[Exercise directions]: Reproduce, with no changes, the line that contains "L201: none -> 4.7mH (N17, N21)" and all the lines that come after it in the records.

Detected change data
━━━━━━

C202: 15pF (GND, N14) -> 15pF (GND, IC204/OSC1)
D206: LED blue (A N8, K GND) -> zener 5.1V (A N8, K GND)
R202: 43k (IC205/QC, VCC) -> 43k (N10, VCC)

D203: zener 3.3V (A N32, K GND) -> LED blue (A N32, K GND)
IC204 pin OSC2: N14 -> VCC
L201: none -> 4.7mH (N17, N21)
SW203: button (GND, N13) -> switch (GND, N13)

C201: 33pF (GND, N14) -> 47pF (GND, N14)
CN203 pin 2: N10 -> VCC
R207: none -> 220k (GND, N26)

━━━━━━

[Task response]:
L201: none -> 4.7mH (N17, N21)
SW203: button (GND, N13) -> switch (GND, N13)

C201: 33pF (GND, N14) -> 47pF (GND, N14)
CN203 pin 2: N10 -> VCC
R207: none -> 220k (GND, N26)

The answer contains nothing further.